Without the pictures, set down exactly the lines from the one that contains "pink house [300,133,375,206]" to the end of the entries, both included, and nothing besides.

-------- MATERIALS PROVIDED

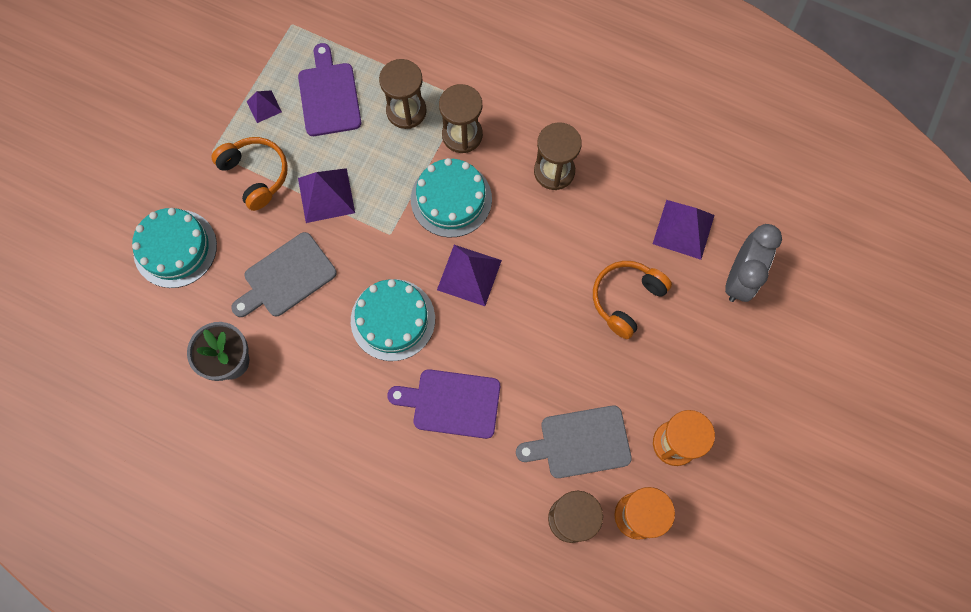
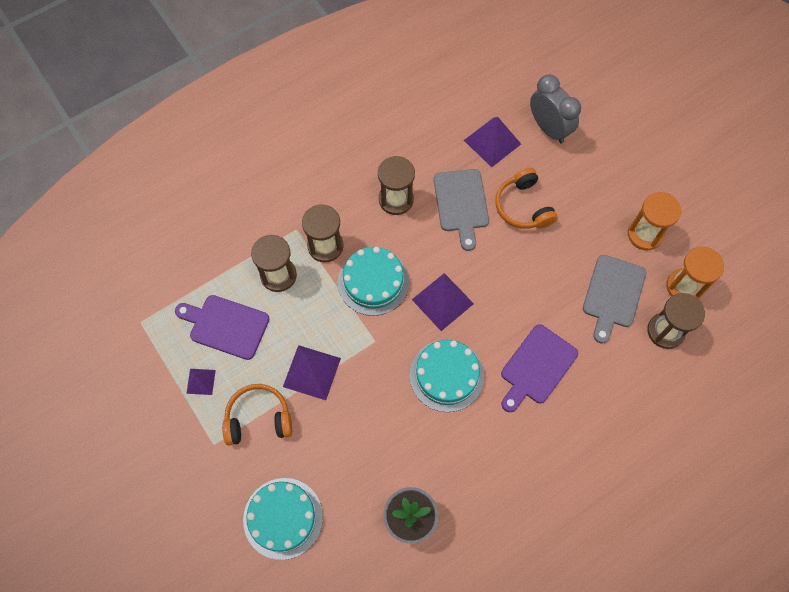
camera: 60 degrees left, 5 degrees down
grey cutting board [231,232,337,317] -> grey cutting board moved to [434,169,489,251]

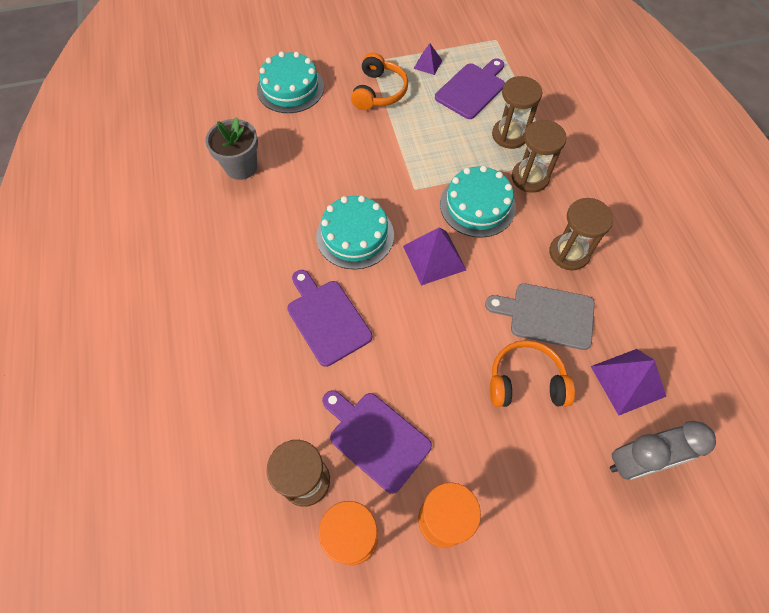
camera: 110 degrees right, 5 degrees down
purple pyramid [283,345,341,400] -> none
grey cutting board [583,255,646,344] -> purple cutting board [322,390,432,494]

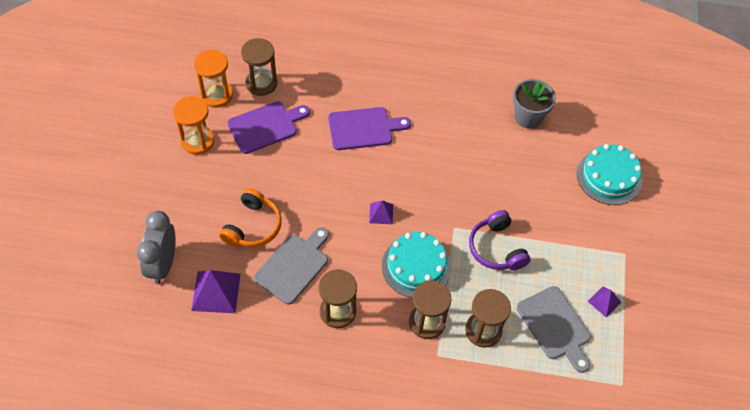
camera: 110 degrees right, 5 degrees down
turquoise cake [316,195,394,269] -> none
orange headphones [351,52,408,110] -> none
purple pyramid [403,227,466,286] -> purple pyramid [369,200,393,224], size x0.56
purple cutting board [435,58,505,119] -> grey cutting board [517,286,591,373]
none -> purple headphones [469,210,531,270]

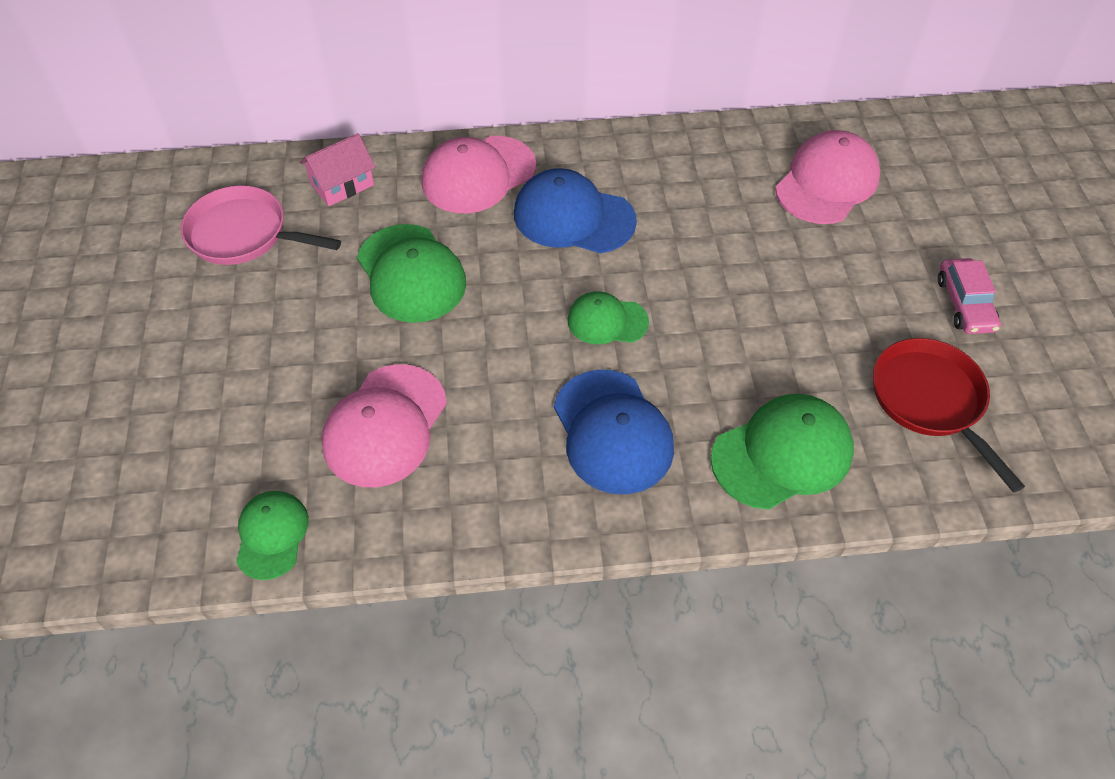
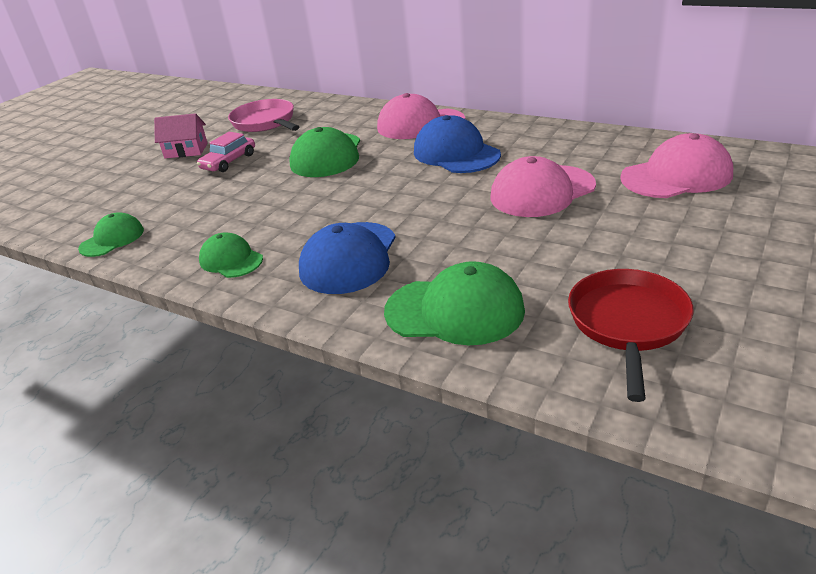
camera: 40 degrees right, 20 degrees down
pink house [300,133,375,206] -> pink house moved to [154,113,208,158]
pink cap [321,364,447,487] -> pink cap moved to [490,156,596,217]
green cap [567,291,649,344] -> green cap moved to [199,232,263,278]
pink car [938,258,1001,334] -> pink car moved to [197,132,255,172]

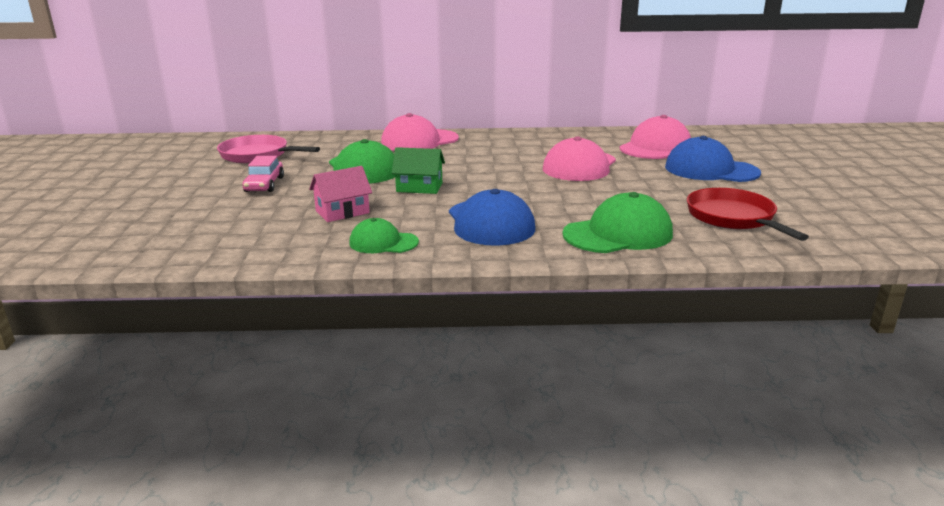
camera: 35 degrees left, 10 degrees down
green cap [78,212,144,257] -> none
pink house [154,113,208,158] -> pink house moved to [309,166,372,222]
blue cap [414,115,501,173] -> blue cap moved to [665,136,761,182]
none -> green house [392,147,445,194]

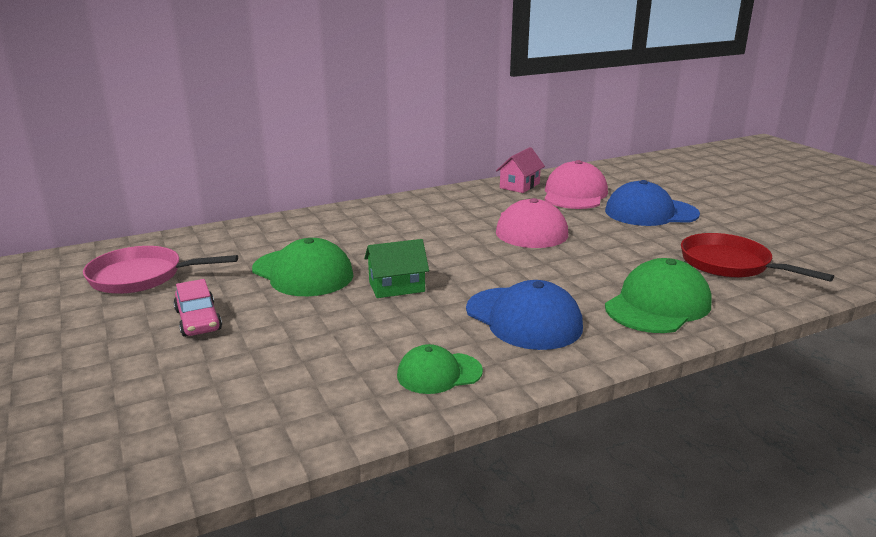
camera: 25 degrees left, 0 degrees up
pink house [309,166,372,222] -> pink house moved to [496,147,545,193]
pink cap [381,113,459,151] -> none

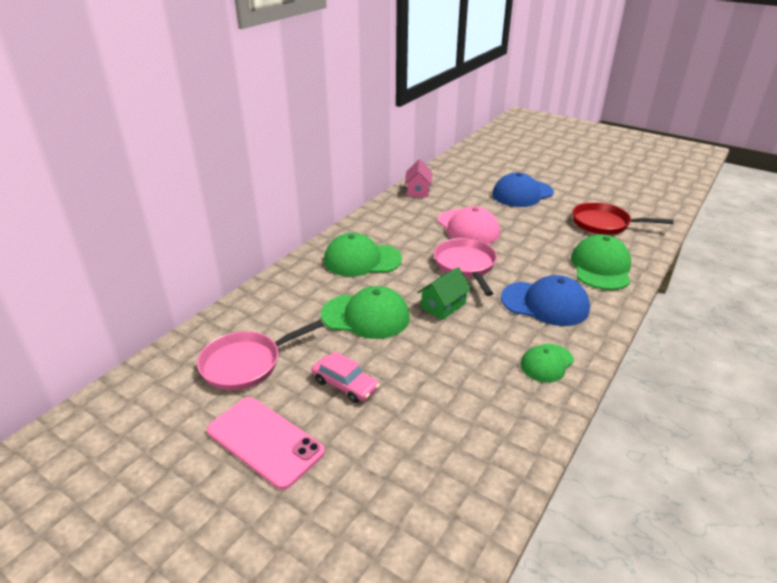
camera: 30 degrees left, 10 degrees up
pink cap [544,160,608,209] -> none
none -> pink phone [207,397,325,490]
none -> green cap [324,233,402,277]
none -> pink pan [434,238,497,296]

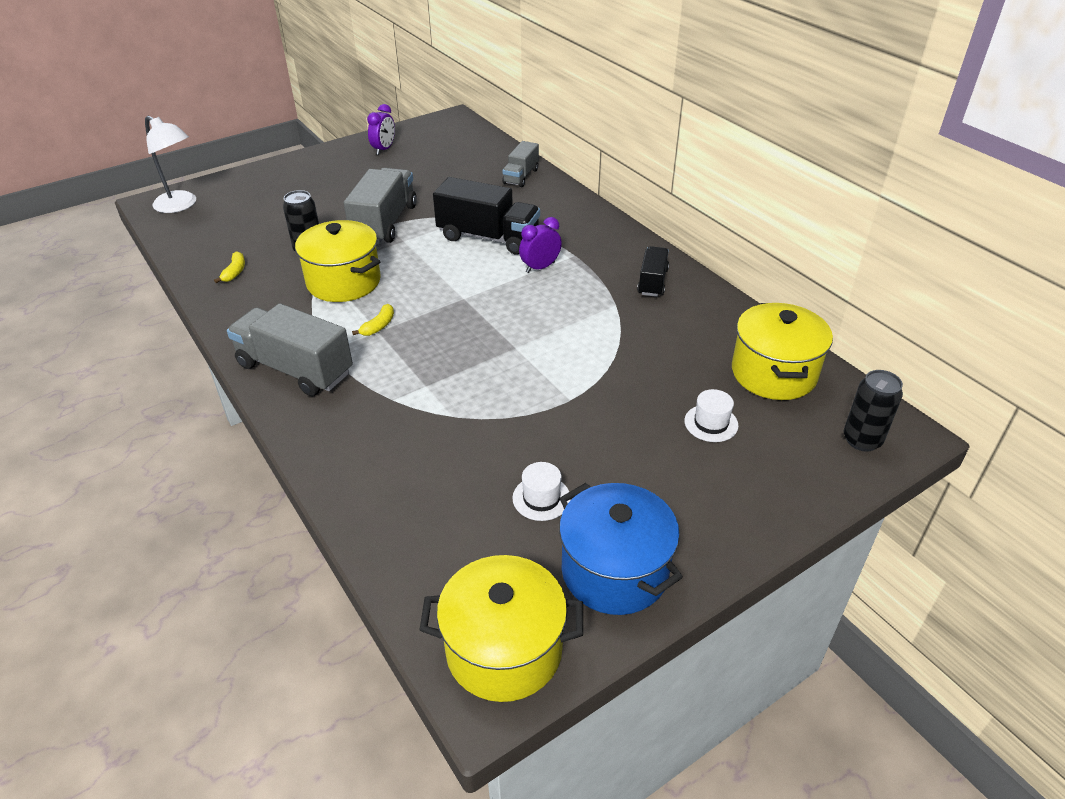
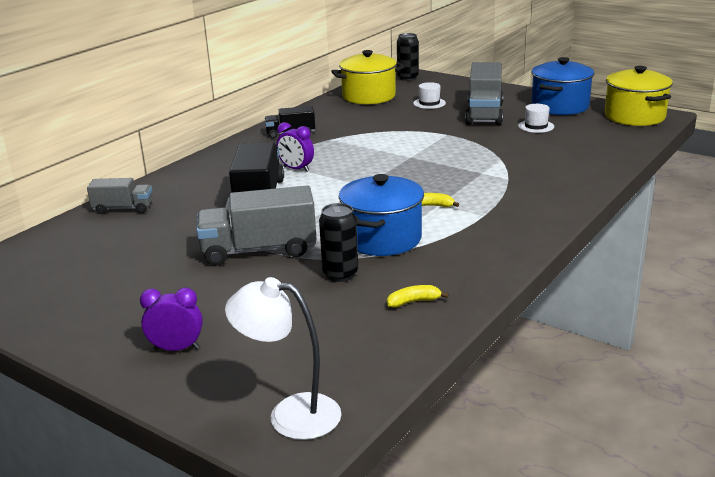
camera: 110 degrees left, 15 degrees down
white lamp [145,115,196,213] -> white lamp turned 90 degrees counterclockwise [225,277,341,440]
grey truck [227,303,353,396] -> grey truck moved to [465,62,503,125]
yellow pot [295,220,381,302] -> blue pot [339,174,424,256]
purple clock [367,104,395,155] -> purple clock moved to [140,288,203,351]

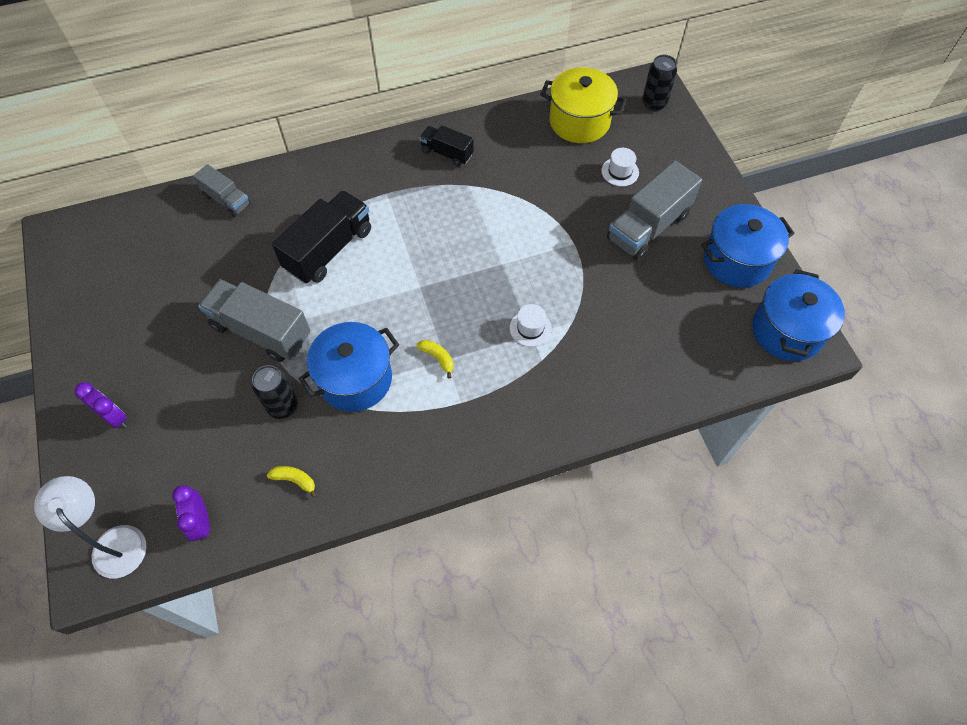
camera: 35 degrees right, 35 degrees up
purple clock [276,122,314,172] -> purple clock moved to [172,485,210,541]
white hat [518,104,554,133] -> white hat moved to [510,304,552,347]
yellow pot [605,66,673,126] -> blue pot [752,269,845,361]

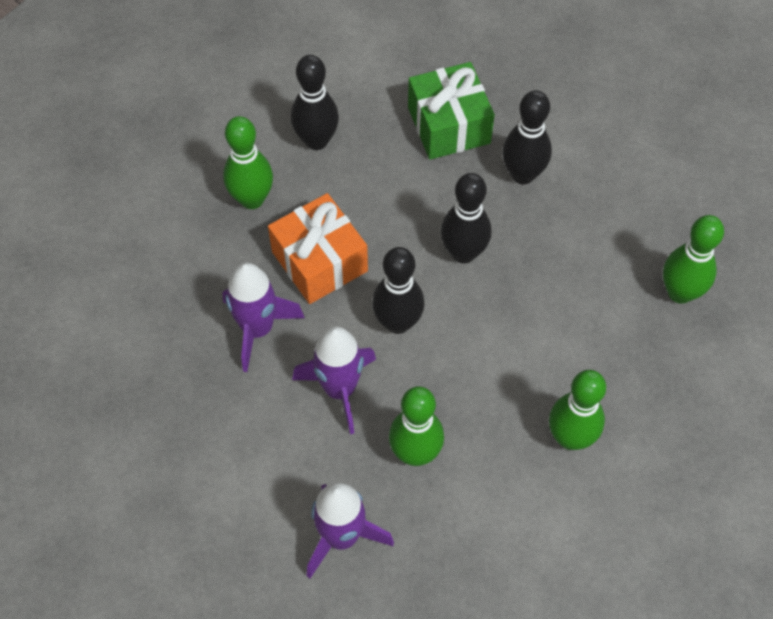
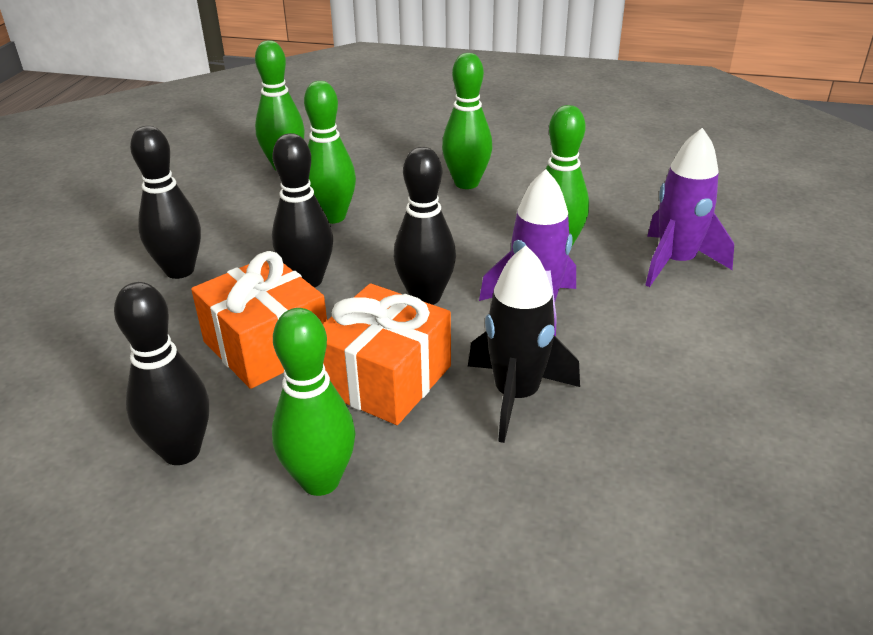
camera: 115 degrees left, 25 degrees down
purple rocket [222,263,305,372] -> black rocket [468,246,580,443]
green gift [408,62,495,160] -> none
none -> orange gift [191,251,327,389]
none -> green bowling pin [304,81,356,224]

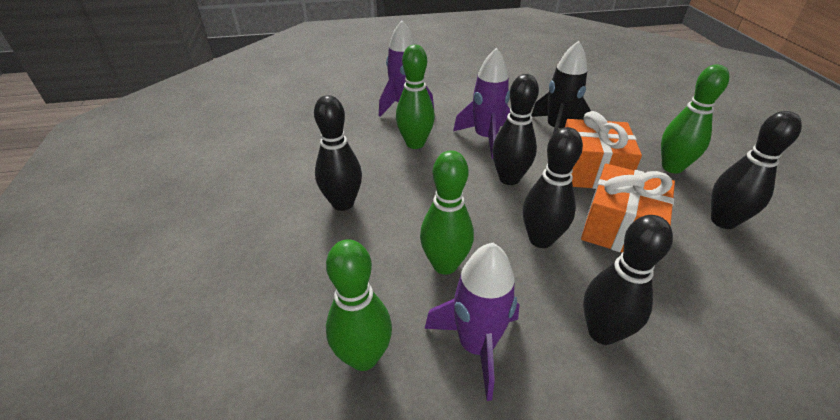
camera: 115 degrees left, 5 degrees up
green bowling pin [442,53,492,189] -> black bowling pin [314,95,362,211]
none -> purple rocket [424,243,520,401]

----------------

__RESPONSE TO THE TASK__.
pink house [300,133,375,206] -> pink house moved to [154,113,208,158]
pink cap [321,364,447,487] -> pink cap moved to [490,156,596,217]
green cap [567,291,649,344] -> green cap moved to [199,232,263,278]
pink car [938,258,1001,334] -> pink car moved to [197,132,255,172]

camera: 35 degrees left, 10 degrees down
green cap [78,212,144,257] -> none
pink house [154,113,208,158] -> pink house moved to [309,166,372,222]
blue cap [414,115,501,173] -> blue cap moved to [665,136,761,182]
none -> green house [392,147,445,194]

camera: 25 degrees left, 0 degrees up
pink house [309,166,372,222] -> pink house moved to [496,147,545,193]
pink cap [381,113,459,151] -> none

camera: 30 degrees left, 10 degrees up
pink cap [544,160,608,209] -> none
none -> pink phone [207,397,325,490]
none -> green cap [324,233,402,277]
none -> pink pan [434,238,497,296]

camera: 110 degrees left, 15 degrees down
white lamp [145,115,196,213] -> white lamp turned 90 degrees counterclockwise [225,277,341,440]
grey truck [227,303,353,396] -> grey truck moved to [465,62,503,125]
yellow pot [295,220,381,302] -> blue pot [339,174,424,256]
purple clock [367,104,395,155] -> purple clock moved to [140,288,203,351]

camera: 35 degrees right, 35 degrees up
purple clock [276,122,314,172] -> purple clock moved to [172,485,210,541]
white hat [518,104,554,133] -> white hat moved to [510,304,552,347]
yellow pot [605,66,673,126] -> blue pot [752,269,845,361]

camera: 115 degrees left, 25 degrees down
purple rocket [222,263,305,372] -> black rocket [468,246,580,443]
green gift [408,62,495,160] -> none
none -> orange gift [191,251,327,389]
none -> green bowling pin [304,81,356,224]

camera: 115 degrees left, 5 degrees up
green bowling pin [442,53,492,189] -> black bowling pin [314,95,362,211]
none -> purple rocket [424,243,520,401]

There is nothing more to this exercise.